■ GOAL OF THE EXERCISE
Look below for the line holding "BT3: 12V (plus" and the line holding "IC3 pin VDD: N4 -> 5V". Transcribe exactly those lines and all lines between them, nothing more.

■ EXERCISE DATA
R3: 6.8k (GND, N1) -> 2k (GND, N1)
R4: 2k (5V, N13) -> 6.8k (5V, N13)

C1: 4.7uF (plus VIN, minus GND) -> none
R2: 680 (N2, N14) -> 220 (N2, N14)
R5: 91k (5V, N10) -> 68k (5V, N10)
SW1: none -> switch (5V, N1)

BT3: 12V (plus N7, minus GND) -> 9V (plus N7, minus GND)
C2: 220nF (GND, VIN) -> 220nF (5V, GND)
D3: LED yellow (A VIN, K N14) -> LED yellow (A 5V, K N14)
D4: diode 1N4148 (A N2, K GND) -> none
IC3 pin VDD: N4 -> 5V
* * *
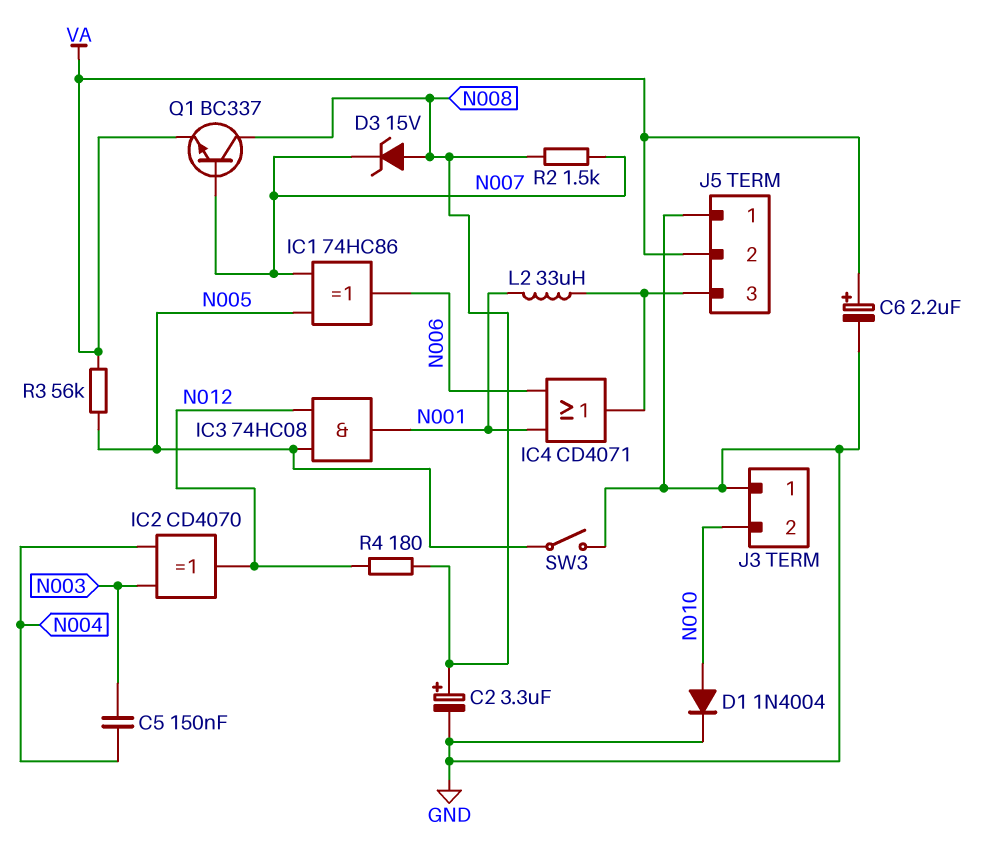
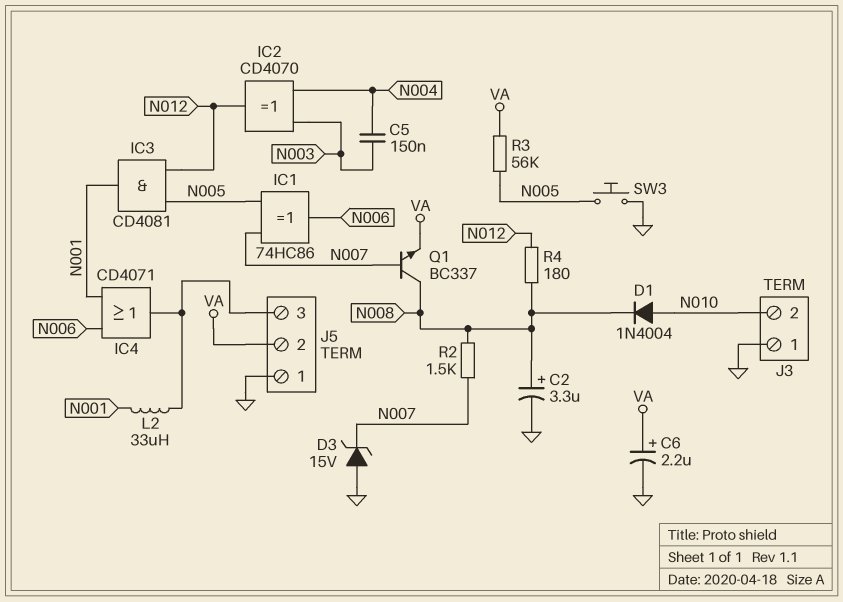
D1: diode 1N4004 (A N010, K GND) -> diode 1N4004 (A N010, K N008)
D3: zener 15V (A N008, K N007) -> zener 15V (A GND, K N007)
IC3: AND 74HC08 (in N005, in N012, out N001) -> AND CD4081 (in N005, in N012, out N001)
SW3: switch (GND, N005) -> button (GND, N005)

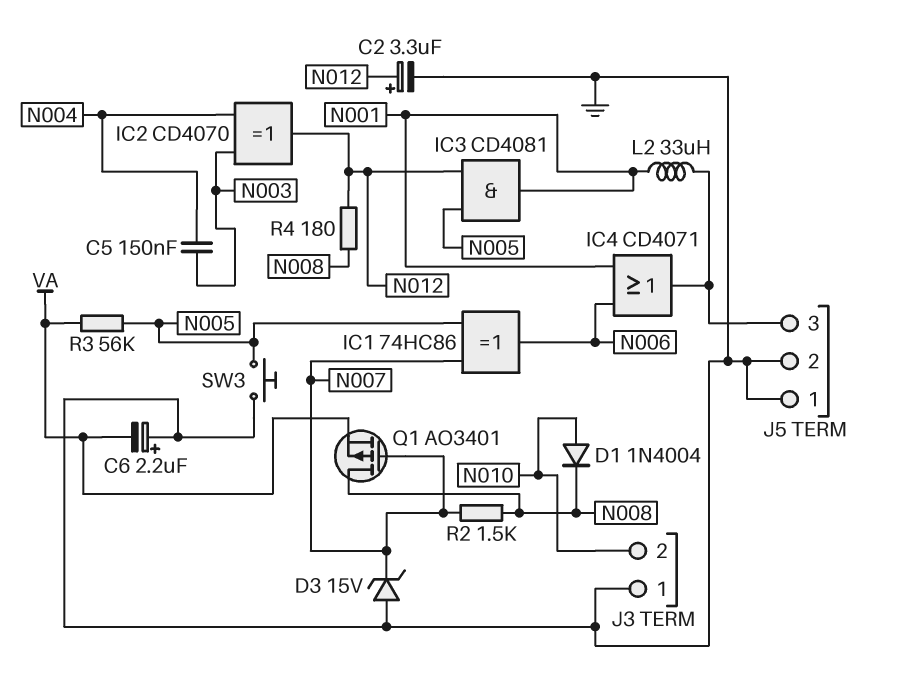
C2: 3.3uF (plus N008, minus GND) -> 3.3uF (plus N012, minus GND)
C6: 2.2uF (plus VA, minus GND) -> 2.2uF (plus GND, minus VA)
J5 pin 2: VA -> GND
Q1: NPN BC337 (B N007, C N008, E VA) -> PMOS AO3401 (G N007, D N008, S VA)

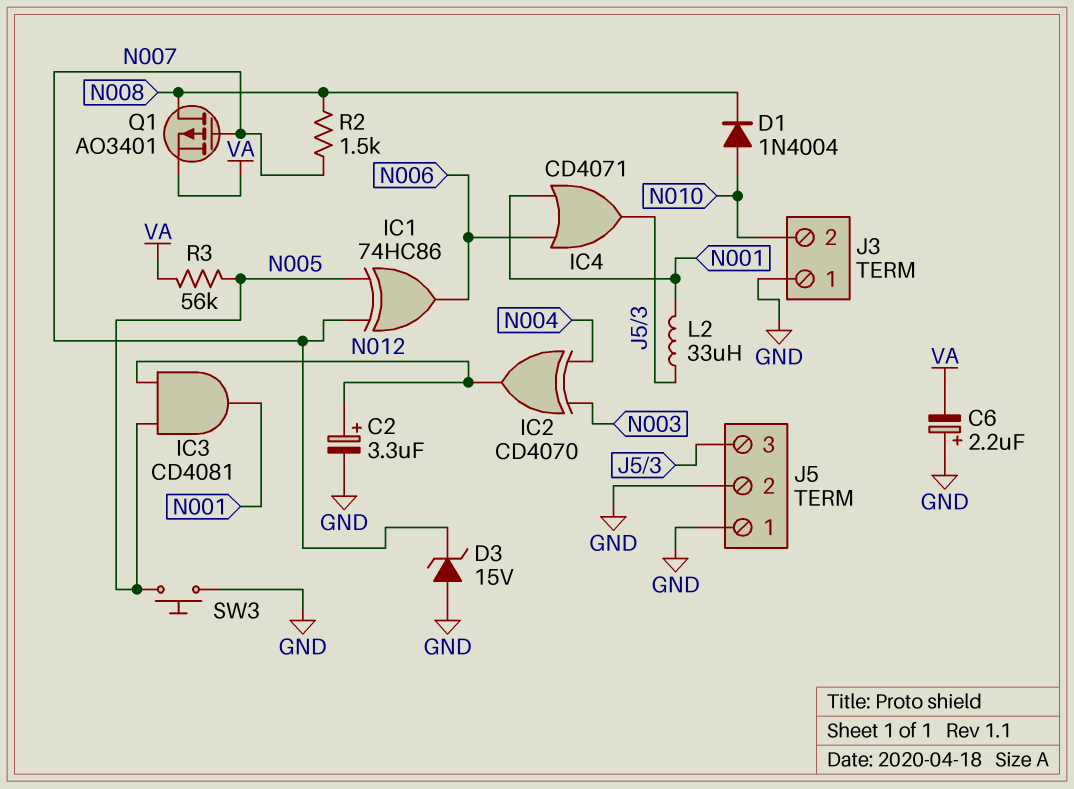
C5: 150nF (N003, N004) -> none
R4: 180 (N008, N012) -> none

■ RESPONSE BOX
BT3: 12V (plus N7, minus GND) -> 9V (plus N7, minus GND)
C2: 220nF (GND, VIN) -> 220nF (5V, GND)
D3: LED yellow (A VIN, K N14) -> LED yellow (A 5V, K N14)
D4: diode 1N4148 (A N2, K GND) -> none
IC3 pin VDD: N4 -> 5V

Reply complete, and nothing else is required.